Return the lines of the data below, from the one containing "pink pencil: 12 -> 11" through the very last, exactly and with both ends included; no pictures.
***** DATA SHOWN
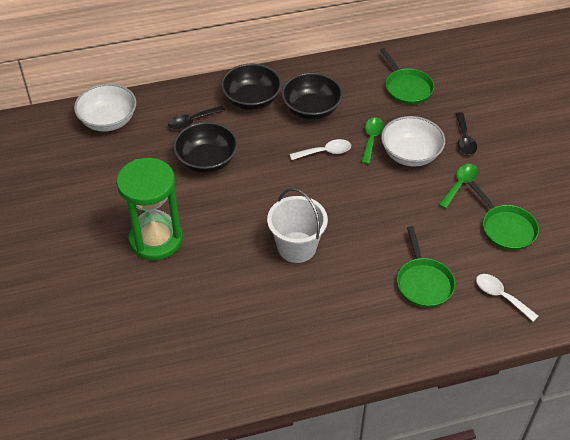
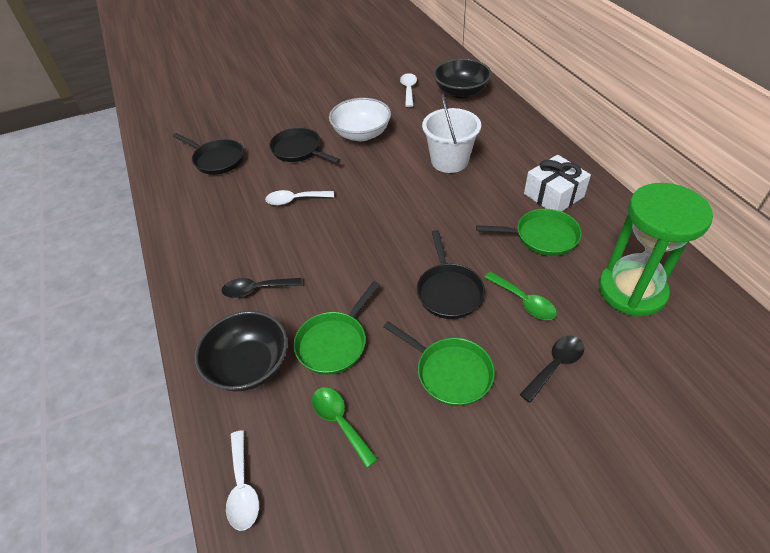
black bowl: 3 -> 2
black pan: 0 -> 3
white bowl: 2 -> 1
white gift: 0 -> 1
white spoon: 2 -> 3

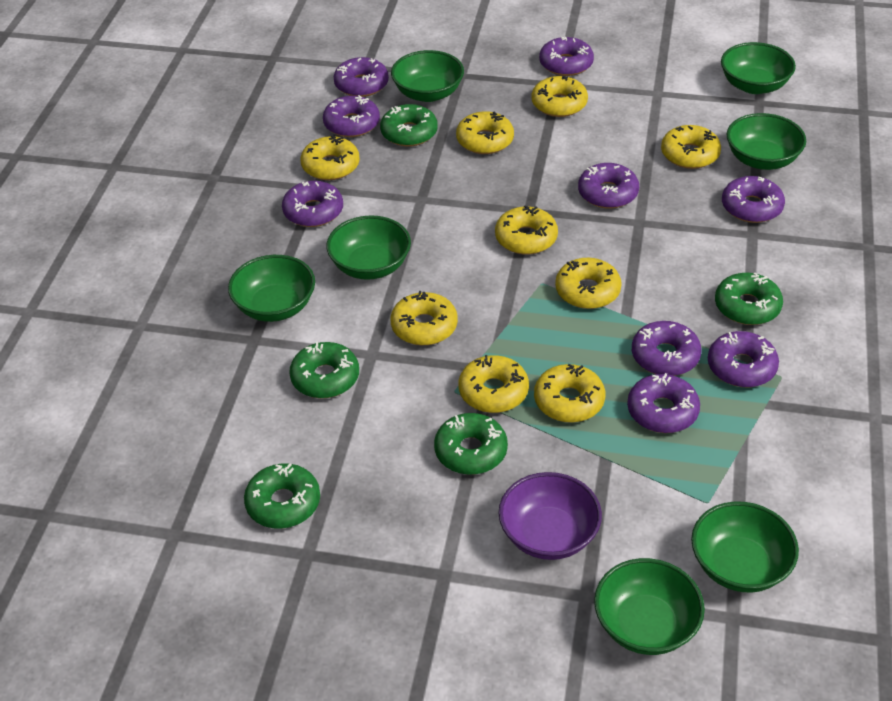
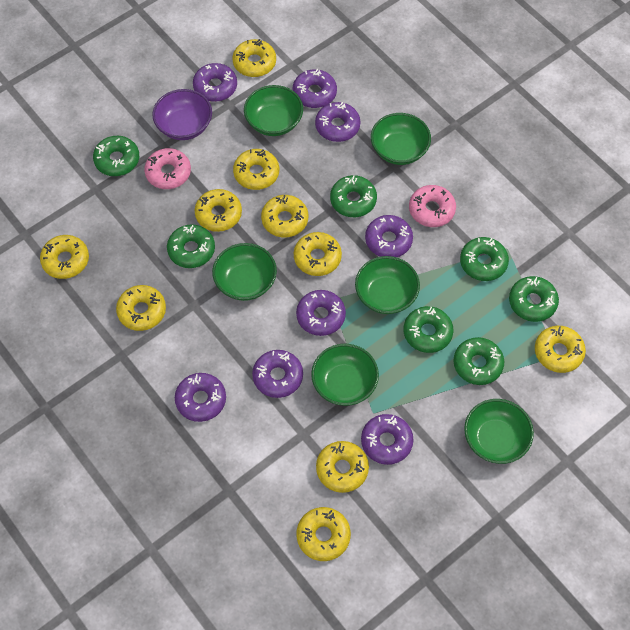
green bowl: 7 -> 6
green donut: 5 -> 7
pink donut: 0 -> 2
purple donut: 9 -> 8
yellow donut: 9 -> 10

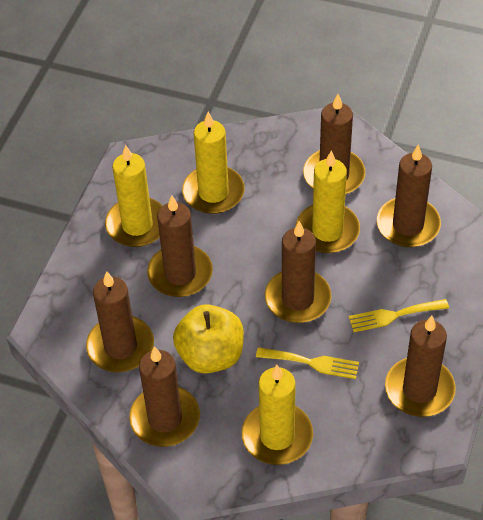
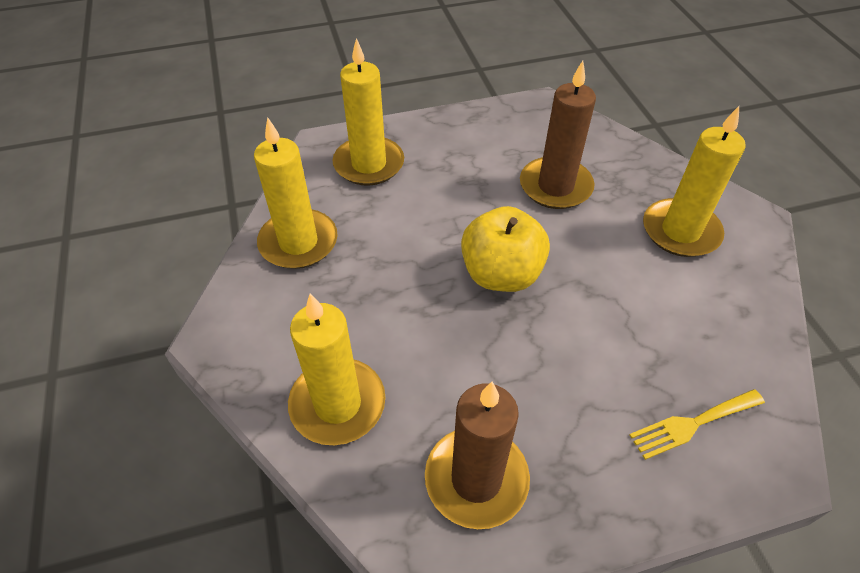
brown candle: 7 -> 2
yellow fork: 2 -> 1

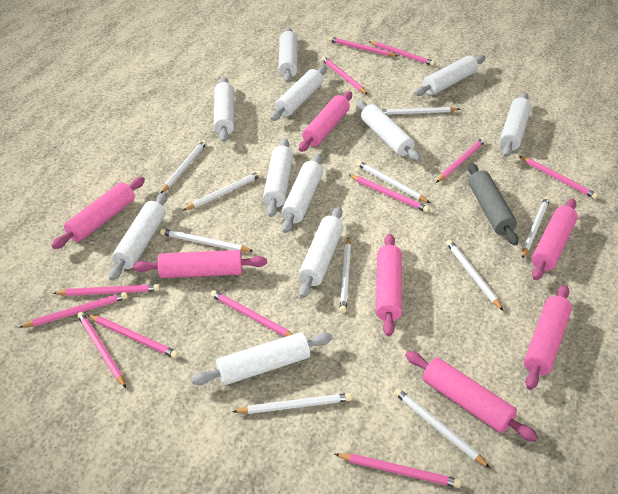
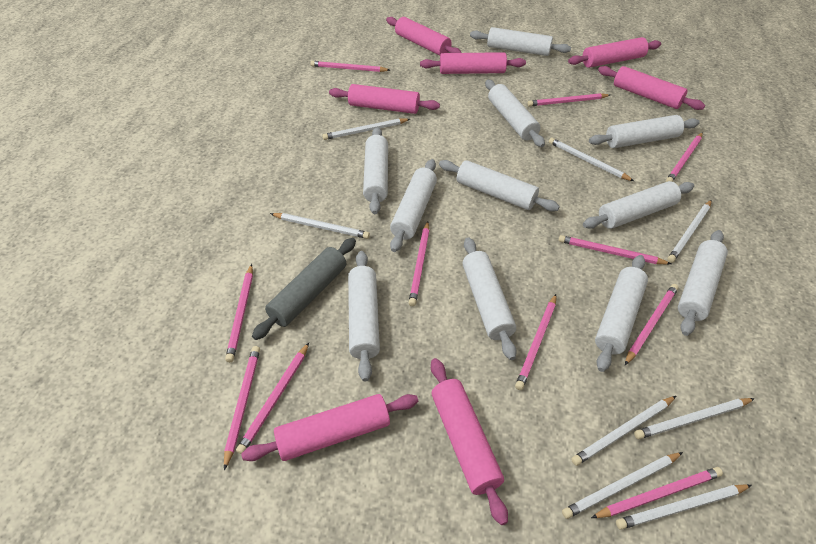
pink pencil: 12 -> 11
white pencil: 10 -> 8

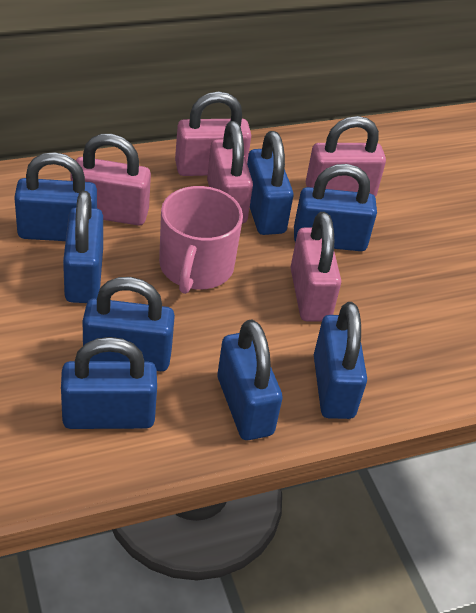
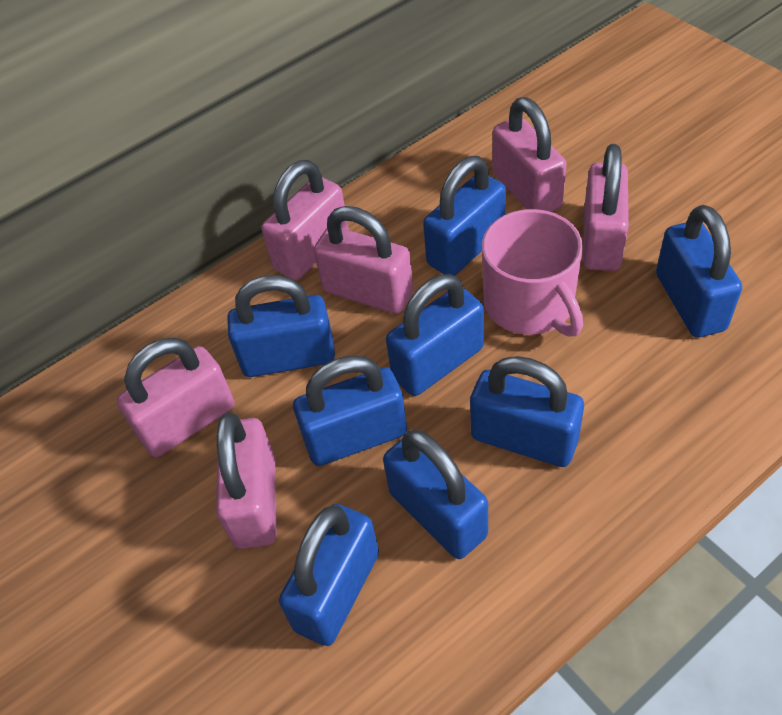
pink padlock: 5 -> 6

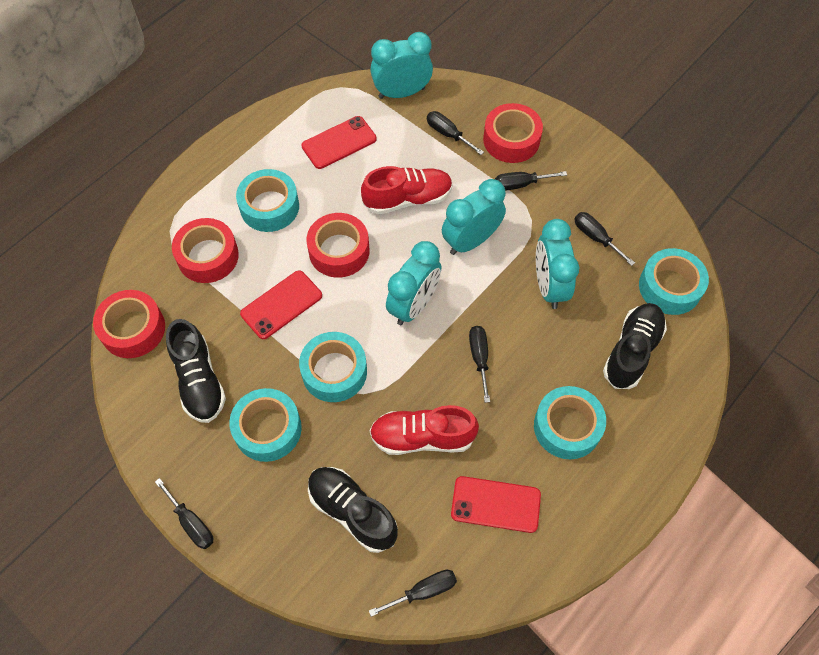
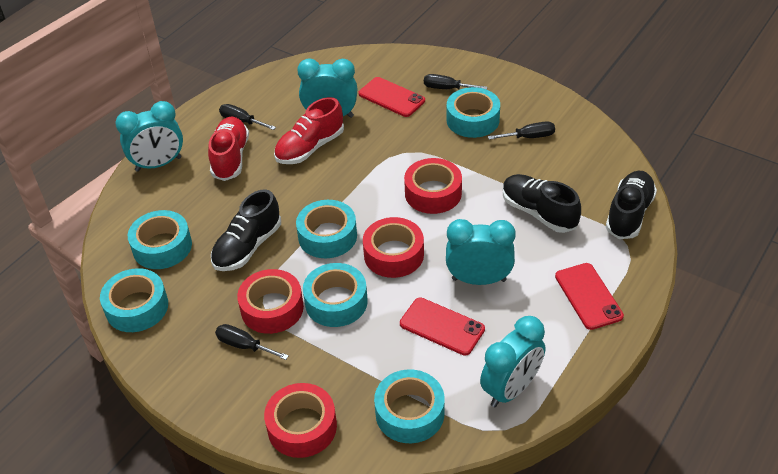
black screwdriver: 6 -> 4
turquoise tape: 5 -> 6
**********
-- YOUR SOLUTION --
pink pencil: 12 -> 11
white pencil: 10 -> 8

pink padlock: 5 -> 6

black screwdriver: 6 -> 4
turquoise tape: 5 -> 6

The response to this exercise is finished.